WHAT YOU WILL DO: In the listing below, every line with the word "rocket" needs to be copied.

DATA SUPPLIED:
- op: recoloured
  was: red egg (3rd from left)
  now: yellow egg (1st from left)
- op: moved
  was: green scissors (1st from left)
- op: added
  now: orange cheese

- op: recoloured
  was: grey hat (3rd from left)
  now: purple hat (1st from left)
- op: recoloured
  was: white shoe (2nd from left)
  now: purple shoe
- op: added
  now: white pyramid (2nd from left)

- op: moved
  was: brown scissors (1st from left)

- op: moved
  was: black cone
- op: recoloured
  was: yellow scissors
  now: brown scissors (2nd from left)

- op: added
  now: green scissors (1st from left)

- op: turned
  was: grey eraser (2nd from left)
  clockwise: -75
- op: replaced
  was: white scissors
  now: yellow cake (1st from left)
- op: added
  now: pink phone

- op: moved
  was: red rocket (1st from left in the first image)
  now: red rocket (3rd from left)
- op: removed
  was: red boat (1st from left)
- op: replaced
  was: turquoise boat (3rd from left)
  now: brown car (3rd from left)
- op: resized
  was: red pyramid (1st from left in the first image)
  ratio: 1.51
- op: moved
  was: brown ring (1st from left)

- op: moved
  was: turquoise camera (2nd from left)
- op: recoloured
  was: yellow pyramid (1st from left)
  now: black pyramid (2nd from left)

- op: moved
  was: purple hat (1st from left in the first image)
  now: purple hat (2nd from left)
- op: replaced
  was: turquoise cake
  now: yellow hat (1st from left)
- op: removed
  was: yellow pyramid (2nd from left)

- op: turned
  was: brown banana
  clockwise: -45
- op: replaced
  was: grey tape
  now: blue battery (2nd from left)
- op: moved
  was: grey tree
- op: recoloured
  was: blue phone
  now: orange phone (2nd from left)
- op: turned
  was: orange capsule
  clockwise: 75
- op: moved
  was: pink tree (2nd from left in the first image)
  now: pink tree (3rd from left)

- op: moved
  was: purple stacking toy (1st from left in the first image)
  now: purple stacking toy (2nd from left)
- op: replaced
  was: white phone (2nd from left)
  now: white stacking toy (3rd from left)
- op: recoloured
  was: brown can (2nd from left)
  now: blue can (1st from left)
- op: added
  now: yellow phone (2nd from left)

TASK RESULT:
  was: red rocket (1st from left in the first image)
  now: red rocket (3rd from left)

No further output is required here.